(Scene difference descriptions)
┌──
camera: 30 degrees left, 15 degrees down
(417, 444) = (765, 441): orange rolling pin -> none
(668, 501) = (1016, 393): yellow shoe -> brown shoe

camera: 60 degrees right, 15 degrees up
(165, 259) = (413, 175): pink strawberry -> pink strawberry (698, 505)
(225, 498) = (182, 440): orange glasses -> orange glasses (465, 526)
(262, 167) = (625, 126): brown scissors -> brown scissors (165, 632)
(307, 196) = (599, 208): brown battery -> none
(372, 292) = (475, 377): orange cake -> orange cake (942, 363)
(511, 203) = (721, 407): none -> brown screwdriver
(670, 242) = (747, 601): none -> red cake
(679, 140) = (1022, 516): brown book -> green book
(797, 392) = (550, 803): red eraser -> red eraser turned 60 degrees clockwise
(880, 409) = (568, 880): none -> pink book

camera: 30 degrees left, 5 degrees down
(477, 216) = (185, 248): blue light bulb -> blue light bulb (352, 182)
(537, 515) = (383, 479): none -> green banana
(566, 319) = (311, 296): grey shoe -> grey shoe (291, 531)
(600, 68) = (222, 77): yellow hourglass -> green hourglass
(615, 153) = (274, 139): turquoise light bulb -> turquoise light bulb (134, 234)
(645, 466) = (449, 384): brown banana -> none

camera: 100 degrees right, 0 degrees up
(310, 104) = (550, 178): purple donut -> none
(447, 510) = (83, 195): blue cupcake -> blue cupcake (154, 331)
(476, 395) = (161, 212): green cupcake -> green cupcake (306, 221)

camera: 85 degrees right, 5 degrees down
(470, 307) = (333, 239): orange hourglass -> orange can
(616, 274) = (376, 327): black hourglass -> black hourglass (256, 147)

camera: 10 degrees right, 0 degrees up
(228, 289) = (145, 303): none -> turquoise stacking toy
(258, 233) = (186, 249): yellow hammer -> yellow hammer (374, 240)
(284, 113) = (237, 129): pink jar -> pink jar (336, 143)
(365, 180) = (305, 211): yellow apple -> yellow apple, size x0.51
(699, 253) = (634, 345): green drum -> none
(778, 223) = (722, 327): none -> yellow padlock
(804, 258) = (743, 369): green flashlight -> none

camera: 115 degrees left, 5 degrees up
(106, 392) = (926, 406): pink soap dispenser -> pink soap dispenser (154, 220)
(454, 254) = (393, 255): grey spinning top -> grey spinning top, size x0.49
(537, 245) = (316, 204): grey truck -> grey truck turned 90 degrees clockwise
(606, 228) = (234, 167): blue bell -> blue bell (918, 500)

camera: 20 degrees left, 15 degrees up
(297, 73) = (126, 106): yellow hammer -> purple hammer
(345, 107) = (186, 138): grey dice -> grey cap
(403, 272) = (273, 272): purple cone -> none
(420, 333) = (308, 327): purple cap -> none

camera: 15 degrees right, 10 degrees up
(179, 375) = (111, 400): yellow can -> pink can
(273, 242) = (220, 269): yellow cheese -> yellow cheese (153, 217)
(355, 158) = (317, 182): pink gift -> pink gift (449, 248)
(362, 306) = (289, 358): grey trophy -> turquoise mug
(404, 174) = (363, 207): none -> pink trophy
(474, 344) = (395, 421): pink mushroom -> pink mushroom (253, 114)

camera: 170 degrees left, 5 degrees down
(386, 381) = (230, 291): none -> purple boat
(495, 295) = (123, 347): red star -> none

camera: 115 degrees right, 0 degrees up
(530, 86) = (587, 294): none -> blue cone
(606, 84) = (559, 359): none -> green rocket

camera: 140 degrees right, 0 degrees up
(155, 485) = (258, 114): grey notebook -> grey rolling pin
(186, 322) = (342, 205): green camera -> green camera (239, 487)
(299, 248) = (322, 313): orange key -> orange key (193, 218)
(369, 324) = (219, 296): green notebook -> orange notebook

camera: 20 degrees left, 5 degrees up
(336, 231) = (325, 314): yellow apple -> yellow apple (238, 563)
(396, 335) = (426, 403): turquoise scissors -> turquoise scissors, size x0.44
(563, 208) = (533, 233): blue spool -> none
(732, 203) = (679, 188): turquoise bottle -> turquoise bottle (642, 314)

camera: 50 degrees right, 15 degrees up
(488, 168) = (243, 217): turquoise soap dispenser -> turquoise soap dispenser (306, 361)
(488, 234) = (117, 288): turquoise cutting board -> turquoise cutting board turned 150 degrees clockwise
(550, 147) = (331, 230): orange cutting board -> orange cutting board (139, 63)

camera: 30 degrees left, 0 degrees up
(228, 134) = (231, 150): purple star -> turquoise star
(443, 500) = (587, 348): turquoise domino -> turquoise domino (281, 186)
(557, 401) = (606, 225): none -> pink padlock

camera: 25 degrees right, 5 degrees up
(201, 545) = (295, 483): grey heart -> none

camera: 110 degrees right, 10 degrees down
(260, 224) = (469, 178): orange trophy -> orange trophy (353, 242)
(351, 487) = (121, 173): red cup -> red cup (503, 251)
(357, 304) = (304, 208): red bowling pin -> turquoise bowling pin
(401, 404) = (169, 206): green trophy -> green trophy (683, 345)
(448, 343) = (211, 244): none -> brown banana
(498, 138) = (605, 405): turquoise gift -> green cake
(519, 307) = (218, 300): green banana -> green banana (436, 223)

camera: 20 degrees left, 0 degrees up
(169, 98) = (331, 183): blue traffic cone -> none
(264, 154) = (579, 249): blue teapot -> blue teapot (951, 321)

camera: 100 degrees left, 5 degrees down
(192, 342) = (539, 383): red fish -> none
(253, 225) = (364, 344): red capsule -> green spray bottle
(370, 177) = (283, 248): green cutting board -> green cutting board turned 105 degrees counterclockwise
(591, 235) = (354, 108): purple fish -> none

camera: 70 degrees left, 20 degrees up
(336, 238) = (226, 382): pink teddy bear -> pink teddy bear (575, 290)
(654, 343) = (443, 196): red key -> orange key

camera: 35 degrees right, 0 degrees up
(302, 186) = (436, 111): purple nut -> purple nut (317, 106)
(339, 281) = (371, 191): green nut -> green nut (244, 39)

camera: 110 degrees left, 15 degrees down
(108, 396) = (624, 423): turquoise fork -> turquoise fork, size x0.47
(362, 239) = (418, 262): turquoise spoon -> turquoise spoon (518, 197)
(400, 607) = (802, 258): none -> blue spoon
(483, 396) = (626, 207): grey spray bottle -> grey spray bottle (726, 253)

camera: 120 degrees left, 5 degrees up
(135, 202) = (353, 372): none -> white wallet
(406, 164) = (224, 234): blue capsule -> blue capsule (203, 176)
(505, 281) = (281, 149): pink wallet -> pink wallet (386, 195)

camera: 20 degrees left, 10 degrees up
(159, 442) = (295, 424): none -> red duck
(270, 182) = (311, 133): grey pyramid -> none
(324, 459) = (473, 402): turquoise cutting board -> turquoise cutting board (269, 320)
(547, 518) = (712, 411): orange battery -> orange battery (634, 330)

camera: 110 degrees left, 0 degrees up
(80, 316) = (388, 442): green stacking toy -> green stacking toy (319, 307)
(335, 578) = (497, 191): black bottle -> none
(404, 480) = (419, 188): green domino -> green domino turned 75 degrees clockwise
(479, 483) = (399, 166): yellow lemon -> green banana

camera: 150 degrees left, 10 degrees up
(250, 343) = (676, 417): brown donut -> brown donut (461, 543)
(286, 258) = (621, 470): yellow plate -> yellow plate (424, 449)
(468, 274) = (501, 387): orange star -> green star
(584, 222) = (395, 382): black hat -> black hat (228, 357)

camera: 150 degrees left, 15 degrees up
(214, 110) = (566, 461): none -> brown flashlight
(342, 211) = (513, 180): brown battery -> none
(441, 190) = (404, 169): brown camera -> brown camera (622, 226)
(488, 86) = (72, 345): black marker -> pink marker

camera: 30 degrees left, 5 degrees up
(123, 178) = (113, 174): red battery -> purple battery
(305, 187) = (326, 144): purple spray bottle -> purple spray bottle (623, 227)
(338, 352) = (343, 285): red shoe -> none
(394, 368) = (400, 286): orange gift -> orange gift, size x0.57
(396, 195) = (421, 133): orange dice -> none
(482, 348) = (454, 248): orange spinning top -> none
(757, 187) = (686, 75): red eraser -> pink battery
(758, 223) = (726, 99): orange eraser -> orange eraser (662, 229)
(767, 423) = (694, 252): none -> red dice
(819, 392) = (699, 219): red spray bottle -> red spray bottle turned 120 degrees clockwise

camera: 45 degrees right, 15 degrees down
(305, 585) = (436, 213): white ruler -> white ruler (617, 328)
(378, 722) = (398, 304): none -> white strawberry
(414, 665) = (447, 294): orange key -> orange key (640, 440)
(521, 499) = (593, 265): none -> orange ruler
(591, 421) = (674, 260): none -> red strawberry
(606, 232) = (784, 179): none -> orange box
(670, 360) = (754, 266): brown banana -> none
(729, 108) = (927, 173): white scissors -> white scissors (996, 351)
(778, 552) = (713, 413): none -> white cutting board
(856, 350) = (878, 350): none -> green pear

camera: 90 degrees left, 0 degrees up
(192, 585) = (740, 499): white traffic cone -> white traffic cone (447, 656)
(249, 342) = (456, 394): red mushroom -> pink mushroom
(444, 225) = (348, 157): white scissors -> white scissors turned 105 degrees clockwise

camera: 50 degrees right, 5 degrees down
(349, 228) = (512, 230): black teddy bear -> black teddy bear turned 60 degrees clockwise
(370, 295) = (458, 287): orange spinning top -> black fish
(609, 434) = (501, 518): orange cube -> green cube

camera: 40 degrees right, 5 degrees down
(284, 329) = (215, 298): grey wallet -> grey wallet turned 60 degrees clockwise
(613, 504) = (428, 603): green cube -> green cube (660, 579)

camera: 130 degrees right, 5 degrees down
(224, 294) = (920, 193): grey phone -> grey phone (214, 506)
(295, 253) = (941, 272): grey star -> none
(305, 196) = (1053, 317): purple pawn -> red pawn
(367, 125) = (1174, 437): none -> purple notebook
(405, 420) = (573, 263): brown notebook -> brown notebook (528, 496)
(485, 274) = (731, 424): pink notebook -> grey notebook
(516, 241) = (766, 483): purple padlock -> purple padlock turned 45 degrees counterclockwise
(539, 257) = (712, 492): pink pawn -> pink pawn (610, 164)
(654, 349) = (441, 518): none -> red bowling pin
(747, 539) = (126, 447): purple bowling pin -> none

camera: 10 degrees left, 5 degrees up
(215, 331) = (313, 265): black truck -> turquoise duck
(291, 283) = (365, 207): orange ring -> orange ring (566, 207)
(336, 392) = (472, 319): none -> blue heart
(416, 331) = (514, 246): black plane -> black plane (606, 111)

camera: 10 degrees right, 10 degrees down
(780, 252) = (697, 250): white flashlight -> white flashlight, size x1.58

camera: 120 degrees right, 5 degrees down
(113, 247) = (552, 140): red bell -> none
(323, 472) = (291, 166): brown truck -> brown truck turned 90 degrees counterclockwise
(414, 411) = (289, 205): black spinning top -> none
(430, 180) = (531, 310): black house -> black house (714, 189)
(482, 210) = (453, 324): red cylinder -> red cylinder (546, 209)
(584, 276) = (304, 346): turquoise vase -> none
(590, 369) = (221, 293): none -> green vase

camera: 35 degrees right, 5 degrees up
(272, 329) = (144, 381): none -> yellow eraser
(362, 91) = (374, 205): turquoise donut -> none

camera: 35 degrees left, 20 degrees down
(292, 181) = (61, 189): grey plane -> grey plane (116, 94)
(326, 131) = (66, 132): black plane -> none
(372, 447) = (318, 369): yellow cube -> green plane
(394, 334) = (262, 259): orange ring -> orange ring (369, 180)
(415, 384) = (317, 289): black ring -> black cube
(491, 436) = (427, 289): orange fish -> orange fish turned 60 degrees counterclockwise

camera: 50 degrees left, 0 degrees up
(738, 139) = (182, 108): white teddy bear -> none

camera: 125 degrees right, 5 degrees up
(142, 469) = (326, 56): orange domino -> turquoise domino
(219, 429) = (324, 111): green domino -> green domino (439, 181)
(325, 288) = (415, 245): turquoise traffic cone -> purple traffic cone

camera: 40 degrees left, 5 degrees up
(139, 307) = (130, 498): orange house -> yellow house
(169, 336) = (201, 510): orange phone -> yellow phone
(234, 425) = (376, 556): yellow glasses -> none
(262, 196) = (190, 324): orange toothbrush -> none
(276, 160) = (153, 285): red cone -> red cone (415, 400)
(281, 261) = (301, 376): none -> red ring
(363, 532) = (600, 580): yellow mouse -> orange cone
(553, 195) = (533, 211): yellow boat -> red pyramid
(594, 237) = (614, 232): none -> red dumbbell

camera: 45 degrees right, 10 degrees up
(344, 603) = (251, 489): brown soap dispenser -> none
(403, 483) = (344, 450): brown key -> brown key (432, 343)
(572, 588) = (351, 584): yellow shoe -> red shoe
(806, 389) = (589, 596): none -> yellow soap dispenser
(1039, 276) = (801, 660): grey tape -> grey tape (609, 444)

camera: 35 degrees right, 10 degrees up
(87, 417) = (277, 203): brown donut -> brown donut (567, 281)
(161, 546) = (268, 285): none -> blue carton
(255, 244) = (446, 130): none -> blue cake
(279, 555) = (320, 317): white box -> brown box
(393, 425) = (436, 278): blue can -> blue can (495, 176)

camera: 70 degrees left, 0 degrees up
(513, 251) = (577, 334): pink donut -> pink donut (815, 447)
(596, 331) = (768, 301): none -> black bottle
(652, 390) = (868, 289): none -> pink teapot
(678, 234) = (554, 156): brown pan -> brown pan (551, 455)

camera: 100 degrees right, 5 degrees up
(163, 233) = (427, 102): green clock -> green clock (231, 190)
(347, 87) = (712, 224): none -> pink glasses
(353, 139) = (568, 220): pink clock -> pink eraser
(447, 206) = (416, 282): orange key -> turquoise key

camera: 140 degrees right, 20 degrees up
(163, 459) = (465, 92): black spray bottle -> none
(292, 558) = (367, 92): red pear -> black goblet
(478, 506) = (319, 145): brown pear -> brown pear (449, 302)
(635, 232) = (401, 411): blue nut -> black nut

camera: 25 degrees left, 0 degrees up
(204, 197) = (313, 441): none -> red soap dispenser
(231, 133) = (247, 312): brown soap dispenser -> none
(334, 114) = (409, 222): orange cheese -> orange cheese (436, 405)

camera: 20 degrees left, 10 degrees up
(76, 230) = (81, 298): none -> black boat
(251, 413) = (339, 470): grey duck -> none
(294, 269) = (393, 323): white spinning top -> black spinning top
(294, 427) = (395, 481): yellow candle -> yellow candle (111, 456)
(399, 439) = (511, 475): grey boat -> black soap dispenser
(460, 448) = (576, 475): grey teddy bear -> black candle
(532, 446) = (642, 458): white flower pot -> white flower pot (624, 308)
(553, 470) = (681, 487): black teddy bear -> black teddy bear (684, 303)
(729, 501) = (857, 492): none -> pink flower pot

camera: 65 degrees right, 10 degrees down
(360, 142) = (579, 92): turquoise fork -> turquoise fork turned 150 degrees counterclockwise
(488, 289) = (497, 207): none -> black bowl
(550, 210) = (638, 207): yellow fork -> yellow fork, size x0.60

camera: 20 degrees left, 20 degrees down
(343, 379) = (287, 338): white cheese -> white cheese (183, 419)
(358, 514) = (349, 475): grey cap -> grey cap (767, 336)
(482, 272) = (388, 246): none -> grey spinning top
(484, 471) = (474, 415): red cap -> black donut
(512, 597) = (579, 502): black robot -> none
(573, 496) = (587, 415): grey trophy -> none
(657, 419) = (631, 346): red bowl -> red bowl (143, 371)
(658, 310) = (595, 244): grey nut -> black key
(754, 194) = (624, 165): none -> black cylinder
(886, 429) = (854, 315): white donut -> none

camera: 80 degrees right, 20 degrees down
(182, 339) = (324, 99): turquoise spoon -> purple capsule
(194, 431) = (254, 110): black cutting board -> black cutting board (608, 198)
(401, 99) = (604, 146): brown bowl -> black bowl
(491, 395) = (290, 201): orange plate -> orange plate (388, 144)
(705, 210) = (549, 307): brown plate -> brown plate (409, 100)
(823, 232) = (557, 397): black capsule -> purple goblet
└──
**WORK INSTRUCTIONS**
Repeat word for word the lines above that run from the line containing "(645, 466) = (449, 384): brown banana -> none" through the line containing "(616, 274) = (376, 327): black", both ends included, and nothing else.

**SOLVED PROBLEM**
(645, 466) = (449, 384): brown banana -> none

camera: 100 degrees right, 0 degrees up
(310, 104) = (550, 178): purple donut -> none
(447, 510) = (83, 195): blue cupcake -> blue cupcake (154, 331)
(476, 395) = (161, 212): green cupcake -> green cupcake (306, 221)

camera: 85 degrees right, 5 degrees down
(470, 307) = (333, 239): orange hourglass -> orange can
(616, 274) = (376, 327): black hourglass -> black hourglass (256, 147)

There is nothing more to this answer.